#### [Records to process]

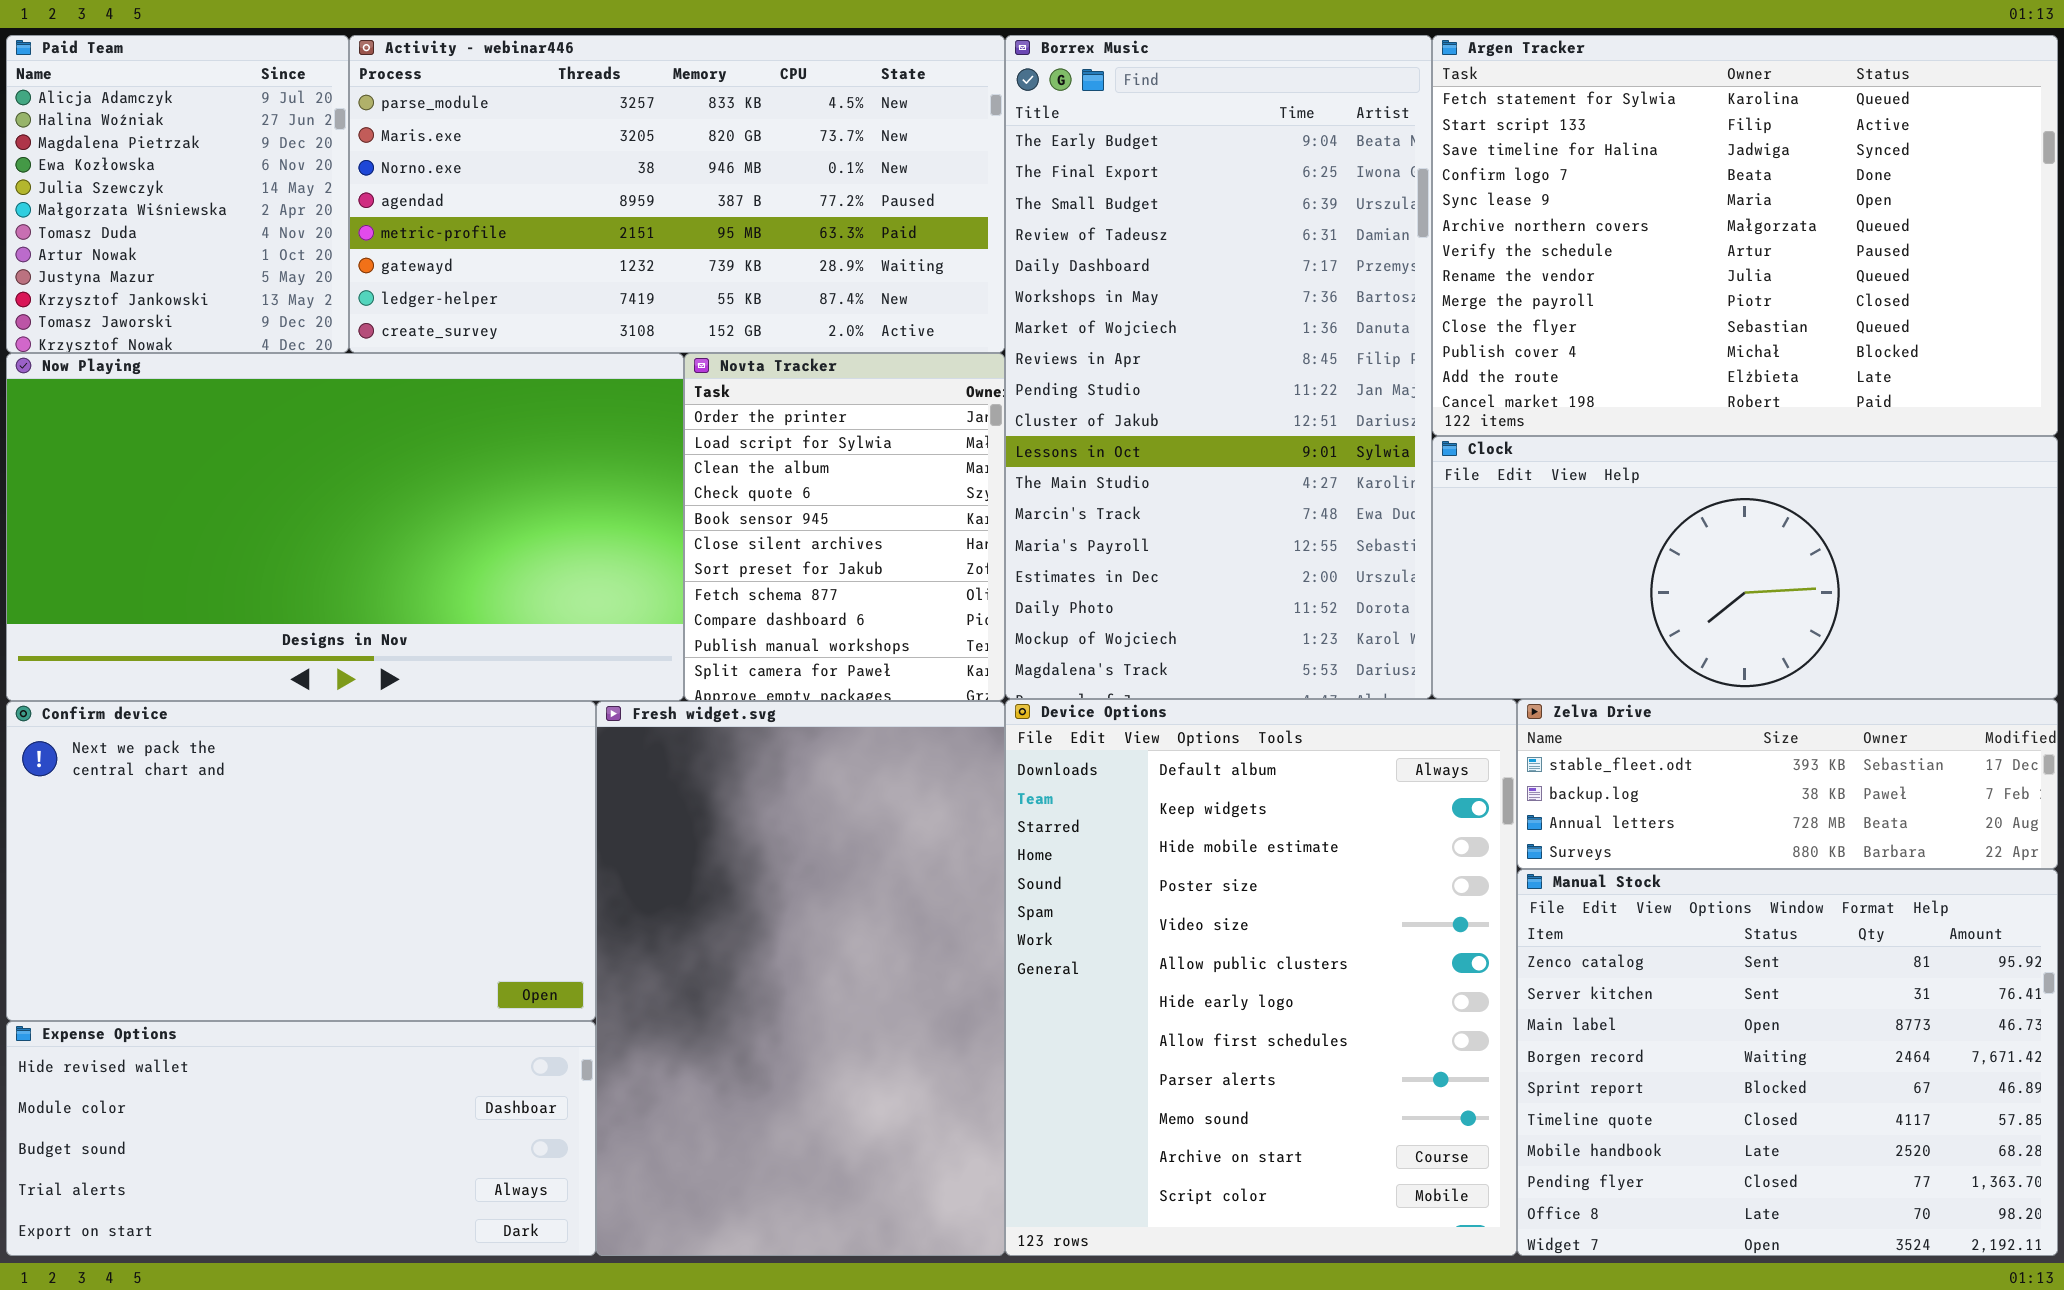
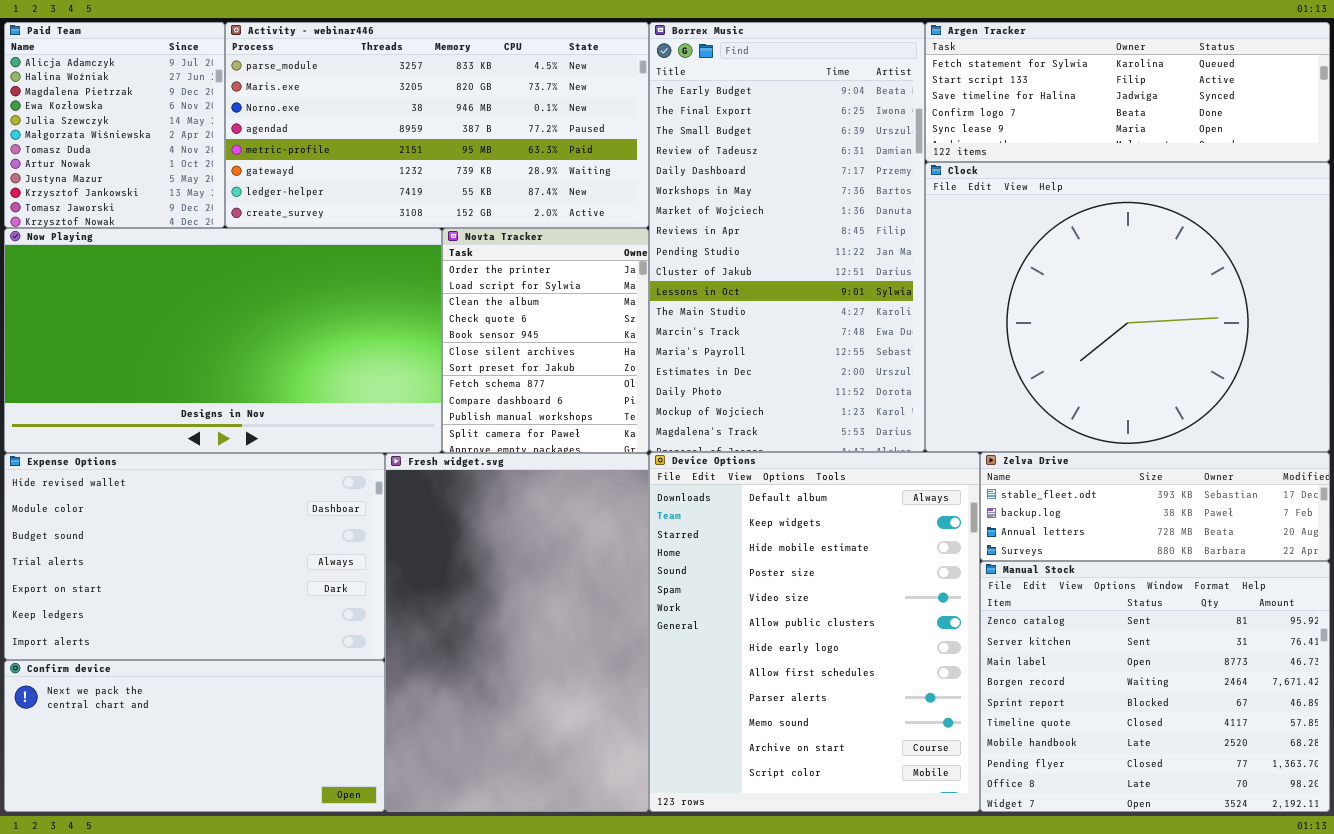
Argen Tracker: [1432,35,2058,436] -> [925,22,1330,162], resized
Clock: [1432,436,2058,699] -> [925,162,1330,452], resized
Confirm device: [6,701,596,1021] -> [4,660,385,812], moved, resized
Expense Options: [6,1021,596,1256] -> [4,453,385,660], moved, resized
--
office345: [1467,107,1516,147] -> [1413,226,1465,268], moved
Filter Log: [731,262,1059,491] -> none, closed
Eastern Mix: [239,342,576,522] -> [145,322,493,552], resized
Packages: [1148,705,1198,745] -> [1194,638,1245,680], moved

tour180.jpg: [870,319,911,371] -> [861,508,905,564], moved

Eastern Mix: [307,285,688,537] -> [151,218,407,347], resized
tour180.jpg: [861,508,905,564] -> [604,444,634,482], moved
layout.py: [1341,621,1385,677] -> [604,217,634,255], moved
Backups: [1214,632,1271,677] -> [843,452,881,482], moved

#### [Problem requirements]
Which lines of the records contain the word "Eastern"? Copy each of them.

#### [Solution]
Eastern Mix: [239,342,576,522] -> [145,322,493,552], resized
Eastern Mix: [307,285,688,537] -> [151,218,407,347], resized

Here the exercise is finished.